### EXERCISE
Take the line that contains "SONAR2 pin ECHO: D0 -> D1" and every line below it to the end of the entries, and give them again exactly, leaving out any pictures.

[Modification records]
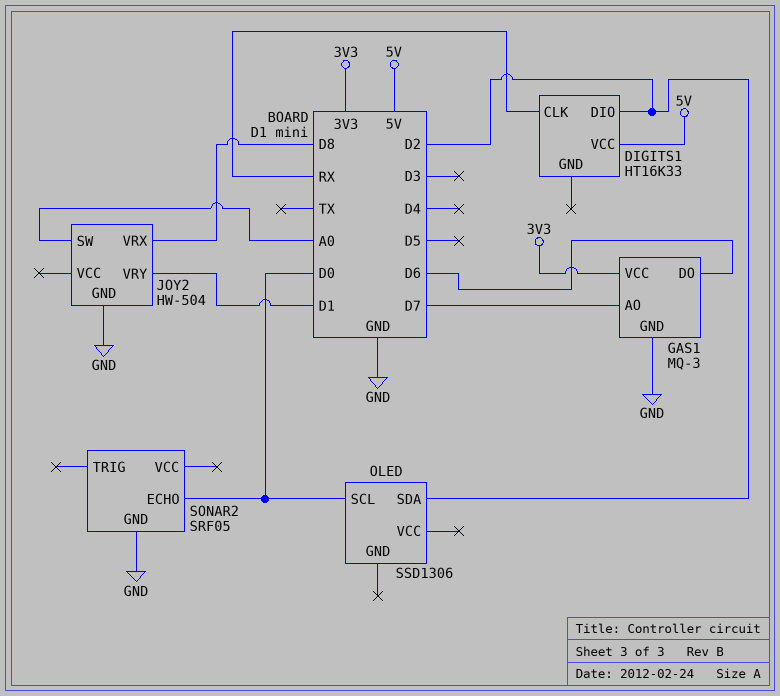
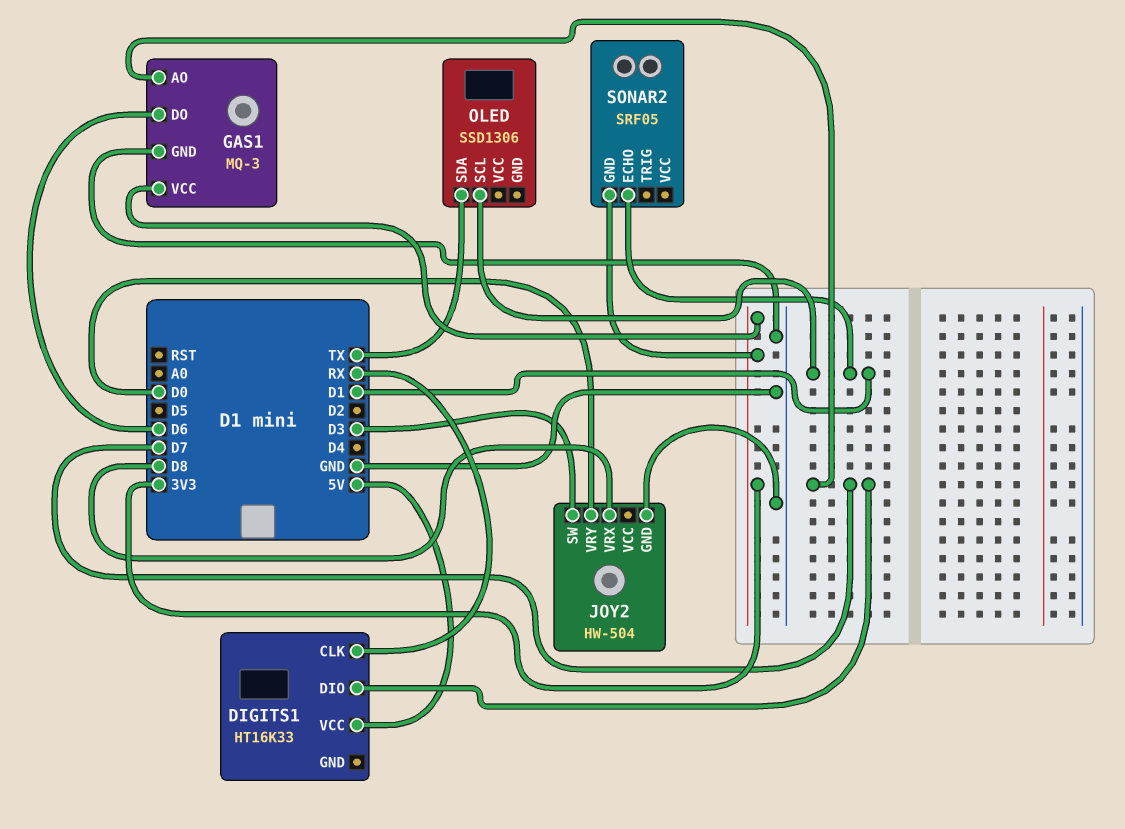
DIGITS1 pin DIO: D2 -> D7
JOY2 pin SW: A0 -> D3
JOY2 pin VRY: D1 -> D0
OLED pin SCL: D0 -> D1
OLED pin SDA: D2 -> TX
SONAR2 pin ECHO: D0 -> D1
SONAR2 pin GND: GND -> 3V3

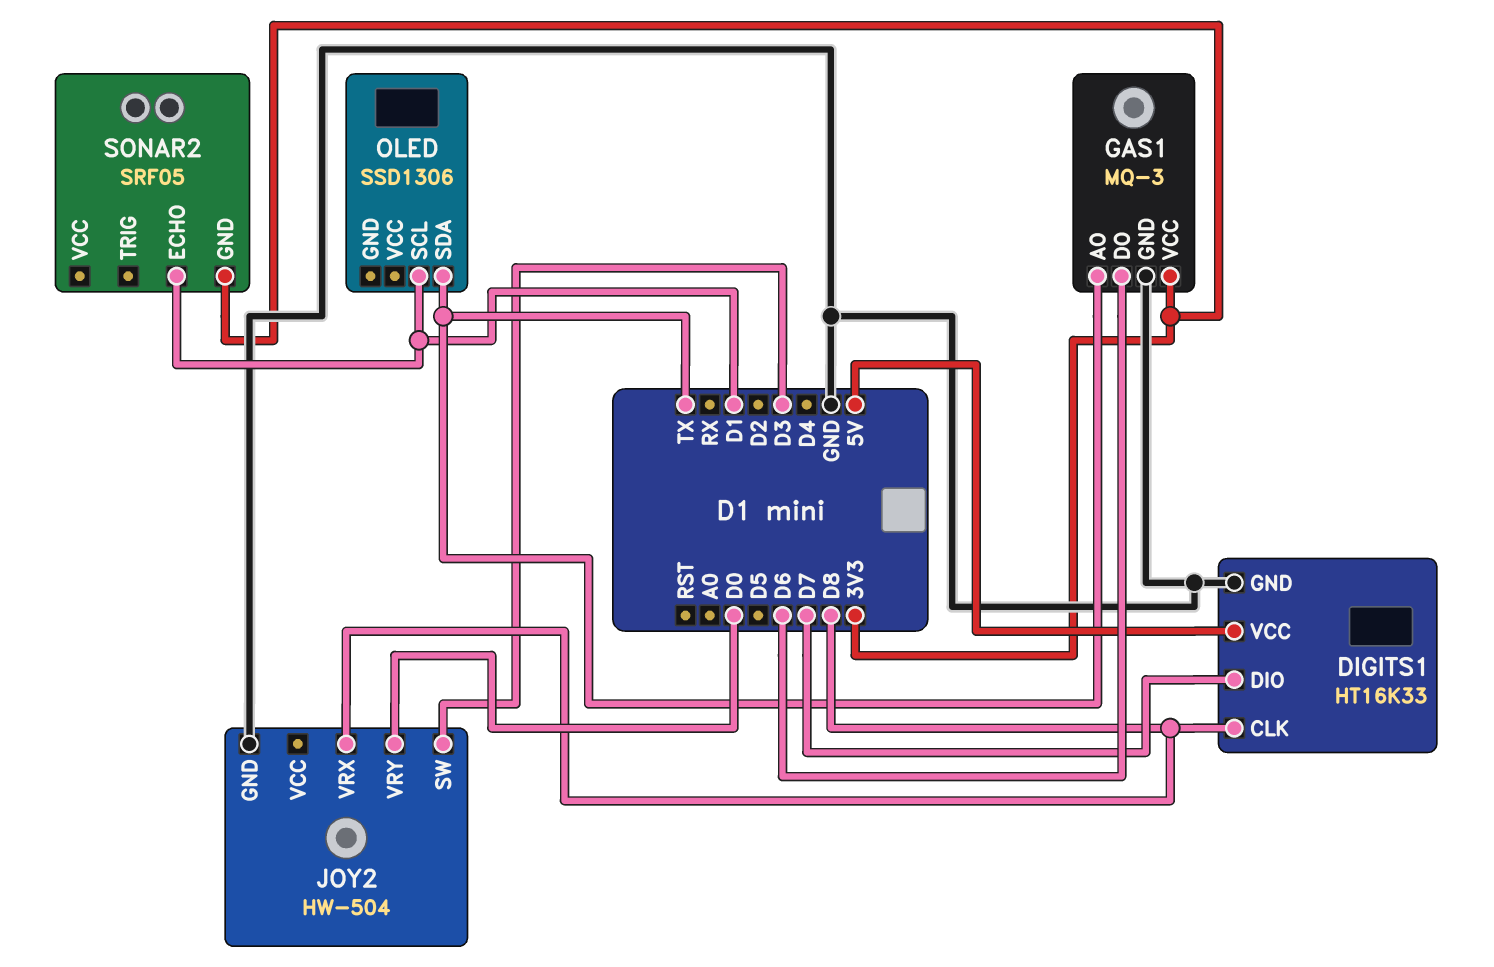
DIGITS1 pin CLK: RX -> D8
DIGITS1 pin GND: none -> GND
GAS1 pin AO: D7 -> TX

### YOUR SOLUTION
SONAR2 pin ECHO: D0 -> D1
SONAR2 pin GND: GND -> 3V3

DIGITS1 pin CLK: RX -> D8
DIGITS1 pin GND: none -> GND
GAS1 pin AO: D7 -> TX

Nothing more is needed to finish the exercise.